* **Exercise**: Repeat exactly, please, the lines that begin at the start of the listing and end at the line holding "TH1: 100k (GND, N5) -> 100k (GND, N18)".

* **Dataset records**:
###
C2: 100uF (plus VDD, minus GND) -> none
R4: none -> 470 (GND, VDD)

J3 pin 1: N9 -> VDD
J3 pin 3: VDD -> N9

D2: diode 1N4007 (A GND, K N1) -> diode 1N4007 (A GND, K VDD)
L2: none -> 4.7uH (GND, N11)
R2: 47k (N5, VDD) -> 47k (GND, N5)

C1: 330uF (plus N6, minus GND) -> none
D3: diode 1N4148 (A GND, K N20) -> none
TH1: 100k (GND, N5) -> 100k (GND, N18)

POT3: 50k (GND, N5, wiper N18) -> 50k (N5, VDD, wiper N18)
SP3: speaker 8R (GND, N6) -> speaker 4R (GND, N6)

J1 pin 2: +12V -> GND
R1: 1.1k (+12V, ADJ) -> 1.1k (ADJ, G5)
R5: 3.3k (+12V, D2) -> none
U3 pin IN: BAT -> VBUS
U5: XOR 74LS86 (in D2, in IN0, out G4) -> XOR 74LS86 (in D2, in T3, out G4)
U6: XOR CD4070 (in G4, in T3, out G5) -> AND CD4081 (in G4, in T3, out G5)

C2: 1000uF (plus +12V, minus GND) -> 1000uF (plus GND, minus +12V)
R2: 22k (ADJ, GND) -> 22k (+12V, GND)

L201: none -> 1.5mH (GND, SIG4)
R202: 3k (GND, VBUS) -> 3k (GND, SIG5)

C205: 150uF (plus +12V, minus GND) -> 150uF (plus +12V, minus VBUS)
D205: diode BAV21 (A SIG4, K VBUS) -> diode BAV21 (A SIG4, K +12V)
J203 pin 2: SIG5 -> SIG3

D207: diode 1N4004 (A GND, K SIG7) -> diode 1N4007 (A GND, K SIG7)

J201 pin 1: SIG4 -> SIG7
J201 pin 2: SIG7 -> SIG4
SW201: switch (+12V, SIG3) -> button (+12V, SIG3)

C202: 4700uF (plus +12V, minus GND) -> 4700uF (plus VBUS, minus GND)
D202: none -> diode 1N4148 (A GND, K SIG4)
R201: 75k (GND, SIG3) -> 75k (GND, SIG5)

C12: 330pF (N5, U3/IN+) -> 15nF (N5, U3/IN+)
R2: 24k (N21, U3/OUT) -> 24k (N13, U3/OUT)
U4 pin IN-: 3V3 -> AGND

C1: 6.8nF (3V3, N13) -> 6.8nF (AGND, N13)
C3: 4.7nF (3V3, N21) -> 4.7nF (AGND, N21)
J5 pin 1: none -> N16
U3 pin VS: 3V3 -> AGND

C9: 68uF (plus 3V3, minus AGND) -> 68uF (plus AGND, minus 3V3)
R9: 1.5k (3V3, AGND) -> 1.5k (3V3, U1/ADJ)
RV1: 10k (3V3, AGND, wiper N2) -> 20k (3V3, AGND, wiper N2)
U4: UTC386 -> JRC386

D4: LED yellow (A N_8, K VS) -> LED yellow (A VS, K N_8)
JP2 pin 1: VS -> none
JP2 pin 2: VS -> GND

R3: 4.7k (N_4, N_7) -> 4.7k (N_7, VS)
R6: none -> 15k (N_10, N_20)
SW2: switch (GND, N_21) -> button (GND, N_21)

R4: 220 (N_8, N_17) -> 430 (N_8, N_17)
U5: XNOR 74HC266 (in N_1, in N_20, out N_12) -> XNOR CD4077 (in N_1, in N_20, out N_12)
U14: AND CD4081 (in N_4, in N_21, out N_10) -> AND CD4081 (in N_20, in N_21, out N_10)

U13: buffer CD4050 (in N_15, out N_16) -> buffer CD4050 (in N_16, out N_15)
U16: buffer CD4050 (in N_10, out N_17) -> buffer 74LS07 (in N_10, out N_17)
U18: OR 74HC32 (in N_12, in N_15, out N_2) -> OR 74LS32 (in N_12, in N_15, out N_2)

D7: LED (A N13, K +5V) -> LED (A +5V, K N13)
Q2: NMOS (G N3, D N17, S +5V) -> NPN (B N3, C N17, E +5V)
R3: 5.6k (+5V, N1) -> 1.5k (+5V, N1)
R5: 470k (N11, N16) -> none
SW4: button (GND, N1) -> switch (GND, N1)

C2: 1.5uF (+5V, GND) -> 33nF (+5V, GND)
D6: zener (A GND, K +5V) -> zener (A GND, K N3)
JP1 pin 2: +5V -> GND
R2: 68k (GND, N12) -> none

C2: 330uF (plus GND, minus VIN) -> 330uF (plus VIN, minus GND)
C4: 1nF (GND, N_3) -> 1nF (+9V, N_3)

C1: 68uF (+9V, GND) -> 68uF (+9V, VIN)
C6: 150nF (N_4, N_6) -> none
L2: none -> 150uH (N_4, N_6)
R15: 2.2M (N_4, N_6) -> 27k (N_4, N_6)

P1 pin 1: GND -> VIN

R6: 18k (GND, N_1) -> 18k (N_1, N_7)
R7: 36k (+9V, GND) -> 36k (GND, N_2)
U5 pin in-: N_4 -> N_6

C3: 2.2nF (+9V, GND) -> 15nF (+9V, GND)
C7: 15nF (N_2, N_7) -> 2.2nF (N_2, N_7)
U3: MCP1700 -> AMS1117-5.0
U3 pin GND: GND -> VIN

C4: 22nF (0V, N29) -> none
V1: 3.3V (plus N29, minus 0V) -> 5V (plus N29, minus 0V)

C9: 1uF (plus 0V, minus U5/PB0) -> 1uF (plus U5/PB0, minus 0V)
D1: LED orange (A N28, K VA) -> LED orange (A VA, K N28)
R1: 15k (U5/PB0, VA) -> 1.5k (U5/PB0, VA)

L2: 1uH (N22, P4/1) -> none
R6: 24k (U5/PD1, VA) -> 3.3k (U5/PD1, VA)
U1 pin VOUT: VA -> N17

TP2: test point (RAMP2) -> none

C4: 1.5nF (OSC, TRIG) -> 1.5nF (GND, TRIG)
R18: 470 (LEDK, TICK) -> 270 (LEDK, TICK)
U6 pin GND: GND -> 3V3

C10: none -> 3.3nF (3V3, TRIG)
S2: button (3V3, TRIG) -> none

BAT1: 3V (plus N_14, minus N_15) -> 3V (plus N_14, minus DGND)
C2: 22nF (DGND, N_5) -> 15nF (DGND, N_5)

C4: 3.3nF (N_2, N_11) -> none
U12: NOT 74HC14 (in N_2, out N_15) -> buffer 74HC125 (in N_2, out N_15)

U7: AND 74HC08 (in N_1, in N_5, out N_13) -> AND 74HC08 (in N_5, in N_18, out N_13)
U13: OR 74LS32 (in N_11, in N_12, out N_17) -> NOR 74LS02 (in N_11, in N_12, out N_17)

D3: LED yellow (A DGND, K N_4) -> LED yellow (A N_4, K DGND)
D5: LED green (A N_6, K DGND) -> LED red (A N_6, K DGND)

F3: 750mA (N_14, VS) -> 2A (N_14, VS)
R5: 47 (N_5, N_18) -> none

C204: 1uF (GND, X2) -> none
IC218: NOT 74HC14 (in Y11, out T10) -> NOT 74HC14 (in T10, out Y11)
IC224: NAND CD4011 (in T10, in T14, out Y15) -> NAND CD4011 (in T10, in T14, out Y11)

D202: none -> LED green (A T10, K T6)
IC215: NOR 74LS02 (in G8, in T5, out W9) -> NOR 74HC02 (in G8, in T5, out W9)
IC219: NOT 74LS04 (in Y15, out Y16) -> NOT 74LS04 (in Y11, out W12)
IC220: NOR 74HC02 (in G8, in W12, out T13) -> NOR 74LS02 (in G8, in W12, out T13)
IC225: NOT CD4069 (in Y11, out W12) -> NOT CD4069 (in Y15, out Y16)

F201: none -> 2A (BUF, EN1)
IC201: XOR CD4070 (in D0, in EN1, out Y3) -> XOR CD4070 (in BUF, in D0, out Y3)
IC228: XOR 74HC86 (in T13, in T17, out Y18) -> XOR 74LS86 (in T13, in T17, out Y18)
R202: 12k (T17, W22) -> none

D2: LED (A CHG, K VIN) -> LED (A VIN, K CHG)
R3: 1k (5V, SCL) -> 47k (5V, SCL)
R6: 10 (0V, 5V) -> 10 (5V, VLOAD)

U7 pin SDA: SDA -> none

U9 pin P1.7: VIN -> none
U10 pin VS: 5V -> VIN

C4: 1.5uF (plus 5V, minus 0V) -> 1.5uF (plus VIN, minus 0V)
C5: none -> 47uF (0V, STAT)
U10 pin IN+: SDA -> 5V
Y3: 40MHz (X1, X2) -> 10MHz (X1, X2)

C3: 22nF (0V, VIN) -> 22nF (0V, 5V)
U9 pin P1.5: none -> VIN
###
* **Written response**:
C2: 100uF (plus VDD, minus GND) -> none
R4: none -> 470 (GND, VDD)

J3 pin 1: N9 -> VDD
J3 pin 3: VDD -> N9

D2: diode 1N4007 (A GND, K N1) -> diode 1N4007 (A GND, K VDD)
L2: none -> 4.7uH (GND, N11)
R2: 47k (N5, VDD) -> 47k (GND, N5)

C1: 330uF (plus N6, minus GND) -> none
D3: diode 1N4148 (A GND, K N20) -> none
TH1: 100k (GND, N5) -> 100k (GND, N18)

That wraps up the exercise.